**ACTIVITY:** When a line below contains the word "CANL", copy that line.

[Data entries]
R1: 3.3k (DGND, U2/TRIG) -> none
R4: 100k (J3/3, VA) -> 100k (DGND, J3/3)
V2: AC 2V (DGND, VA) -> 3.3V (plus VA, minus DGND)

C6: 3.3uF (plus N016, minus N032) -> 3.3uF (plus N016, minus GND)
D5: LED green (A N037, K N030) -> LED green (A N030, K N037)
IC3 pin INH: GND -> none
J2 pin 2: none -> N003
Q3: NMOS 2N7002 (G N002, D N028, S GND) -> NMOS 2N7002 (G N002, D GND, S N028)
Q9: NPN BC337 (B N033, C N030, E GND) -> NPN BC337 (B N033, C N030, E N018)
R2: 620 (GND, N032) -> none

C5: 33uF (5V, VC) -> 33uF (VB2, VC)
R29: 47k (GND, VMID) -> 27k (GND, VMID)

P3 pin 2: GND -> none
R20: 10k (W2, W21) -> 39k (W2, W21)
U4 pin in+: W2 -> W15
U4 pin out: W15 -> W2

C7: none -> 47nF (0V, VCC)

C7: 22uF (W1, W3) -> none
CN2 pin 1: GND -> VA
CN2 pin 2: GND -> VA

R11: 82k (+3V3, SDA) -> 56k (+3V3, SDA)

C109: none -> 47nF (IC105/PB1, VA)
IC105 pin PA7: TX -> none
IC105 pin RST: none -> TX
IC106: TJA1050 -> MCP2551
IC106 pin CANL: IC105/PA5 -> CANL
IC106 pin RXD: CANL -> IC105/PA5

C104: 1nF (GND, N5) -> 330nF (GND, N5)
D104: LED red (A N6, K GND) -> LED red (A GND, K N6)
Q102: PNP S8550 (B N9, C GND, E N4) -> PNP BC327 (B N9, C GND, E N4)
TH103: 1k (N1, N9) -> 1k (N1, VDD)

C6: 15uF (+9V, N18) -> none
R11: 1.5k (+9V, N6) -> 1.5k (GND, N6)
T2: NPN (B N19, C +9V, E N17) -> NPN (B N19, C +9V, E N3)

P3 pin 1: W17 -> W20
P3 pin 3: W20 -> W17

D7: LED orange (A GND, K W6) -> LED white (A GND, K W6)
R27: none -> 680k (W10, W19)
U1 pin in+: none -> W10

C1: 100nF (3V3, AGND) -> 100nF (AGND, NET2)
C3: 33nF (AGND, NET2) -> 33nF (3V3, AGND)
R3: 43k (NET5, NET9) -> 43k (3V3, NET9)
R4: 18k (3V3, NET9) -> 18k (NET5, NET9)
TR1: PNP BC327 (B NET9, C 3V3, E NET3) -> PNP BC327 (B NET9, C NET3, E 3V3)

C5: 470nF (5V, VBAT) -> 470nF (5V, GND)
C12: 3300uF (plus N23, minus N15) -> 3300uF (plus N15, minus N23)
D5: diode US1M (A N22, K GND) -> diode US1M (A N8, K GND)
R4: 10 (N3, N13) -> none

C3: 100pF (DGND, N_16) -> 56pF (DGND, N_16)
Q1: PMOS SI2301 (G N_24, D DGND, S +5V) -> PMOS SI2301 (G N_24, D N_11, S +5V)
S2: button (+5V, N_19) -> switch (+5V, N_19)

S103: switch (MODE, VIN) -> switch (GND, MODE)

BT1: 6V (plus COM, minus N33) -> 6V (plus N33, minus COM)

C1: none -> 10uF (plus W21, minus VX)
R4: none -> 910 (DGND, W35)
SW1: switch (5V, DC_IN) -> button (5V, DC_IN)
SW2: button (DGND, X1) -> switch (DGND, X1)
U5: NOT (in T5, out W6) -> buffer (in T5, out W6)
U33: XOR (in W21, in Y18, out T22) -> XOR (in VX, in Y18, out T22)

**ANSWER BOX:**
IC106 pin CANL: IC105/PA5 -> CANL
IC106 pin RXD: CANL -> IC105/PA5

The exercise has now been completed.